» **Task data**:
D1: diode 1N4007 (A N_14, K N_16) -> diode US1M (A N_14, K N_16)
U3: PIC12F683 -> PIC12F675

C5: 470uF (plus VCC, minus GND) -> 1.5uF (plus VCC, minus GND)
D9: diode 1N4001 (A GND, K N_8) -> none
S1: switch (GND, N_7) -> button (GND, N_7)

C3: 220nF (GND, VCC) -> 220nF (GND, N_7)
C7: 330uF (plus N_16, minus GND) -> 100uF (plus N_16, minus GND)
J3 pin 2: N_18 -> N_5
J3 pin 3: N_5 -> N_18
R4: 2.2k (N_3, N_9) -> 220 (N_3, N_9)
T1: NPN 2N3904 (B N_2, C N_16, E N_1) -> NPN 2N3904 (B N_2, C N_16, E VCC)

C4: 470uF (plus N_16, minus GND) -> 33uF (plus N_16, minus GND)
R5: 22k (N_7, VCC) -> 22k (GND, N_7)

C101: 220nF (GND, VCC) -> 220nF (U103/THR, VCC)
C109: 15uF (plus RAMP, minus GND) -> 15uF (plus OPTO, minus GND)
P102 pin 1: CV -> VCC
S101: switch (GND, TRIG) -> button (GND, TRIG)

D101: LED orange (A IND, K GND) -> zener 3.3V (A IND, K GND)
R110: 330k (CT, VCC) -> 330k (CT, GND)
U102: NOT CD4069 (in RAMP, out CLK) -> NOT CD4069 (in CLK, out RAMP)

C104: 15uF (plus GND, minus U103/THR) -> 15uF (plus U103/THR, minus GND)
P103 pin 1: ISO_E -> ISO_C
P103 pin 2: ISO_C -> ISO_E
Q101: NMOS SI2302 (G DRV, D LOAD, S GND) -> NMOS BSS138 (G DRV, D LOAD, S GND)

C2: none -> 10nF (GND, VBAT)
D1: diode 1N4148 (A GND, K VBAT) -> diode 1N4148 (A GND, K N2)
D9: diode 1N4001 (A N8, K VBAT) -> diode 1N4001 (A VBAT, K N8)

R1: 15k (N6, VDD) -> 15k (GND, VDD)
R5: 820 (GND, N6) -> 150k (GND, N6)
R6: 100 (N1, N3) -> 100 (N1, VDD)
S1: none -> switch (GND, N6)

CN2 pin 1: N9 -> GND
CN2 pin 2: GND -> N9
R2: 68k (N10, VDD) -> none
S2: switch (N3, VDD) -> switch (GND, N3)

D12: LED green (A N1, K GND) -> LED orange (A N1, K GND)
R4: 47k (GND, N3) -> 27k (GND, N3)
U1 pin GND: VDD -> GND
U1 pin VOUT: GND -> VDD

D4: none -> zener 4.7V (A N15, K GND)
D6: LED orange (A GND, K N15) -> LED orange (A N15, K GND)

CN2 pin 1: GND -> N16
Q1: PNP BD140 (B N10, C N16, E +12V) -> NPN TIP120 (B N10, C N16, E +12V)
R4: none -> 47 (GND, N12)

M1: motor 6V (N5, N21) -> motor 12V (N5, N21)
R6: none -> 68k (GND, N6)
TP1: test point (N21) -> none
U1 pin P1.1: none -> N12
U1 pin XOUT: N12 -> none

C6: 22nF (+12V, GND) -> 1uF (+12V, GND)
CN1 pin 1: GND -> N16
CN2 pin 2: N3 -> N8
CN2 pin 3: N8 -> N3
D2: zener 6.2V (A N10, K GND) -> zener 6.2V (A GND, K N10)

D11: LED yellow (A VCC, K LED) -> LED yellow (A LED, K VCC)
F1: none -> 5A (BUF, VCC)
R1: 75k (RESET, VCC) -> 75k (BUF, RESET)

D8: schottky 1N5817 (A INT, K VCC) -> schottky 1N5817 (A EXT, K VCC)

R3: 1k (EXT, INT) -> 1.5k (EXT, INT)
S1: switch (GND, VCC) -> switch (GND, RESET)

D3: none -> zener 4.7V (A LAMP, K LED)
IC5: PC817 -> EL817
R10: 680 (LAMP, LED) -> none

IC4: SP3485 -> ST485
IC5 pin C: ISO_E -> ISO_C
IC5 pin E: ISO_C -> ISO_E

» **Exercise brief**: Your answer should be every line above that contains the word "button".

» **Solved problem**:
S1: switch (GND, N_7) -> button (GND, N_7)
S101: switch (GND, TRIG) -> button (GND, TRIG)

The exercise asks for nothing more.